* **Exercise description**:
Without the images, print all the entries below exactly as given.

* **Dataset excerpts**:
┏━━
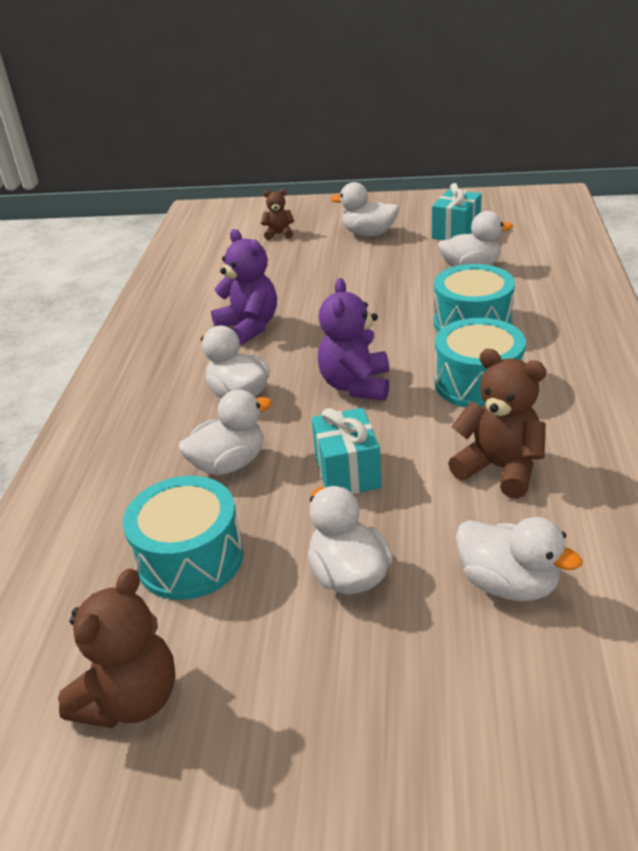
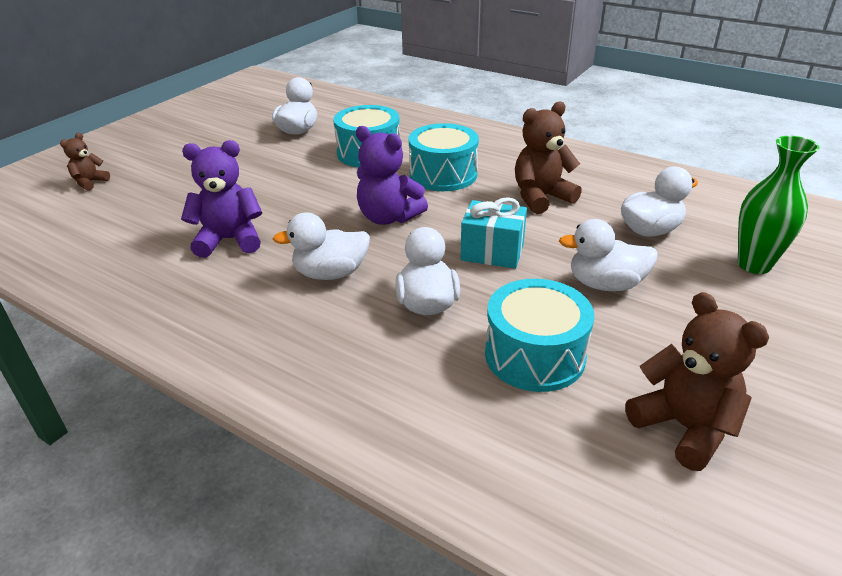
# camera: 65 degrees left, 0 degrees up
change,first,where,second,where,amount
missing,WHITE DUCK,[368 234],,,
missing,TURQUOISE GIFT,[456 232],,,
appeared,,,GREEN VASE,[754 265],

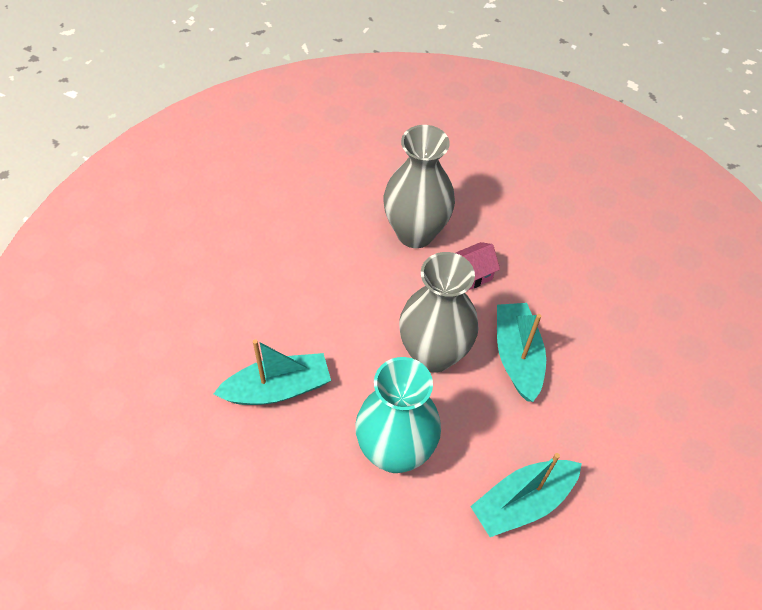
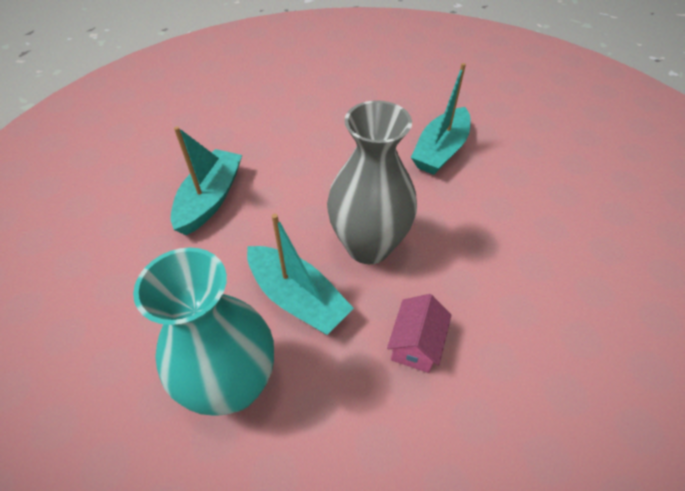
# camera: 140 degrees right, 5 degrees down
change,first,where,second,where,amount
missing,GREY VASE,[415 233],,,
relocated,TURQUOISE VASE,[395 452],,[233 385],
┗━━
* **Exercise solution**:
# camera: 65 degrees left, 0 degrees up
change,first,where,second,where,amount
missing,WHITE DUCK,[368 234],,,
missing,TURQUOISE GIFT,[456 232],,,
appeared,,,GREEN VASE,[754 265],

# camera: 140 degrees right, 5 degrees down
change,first,where,second,where,amount
missing,GREY VASE,[415 233],,,
relocated,TURQUOISE VASE,[395 452],,[233 385],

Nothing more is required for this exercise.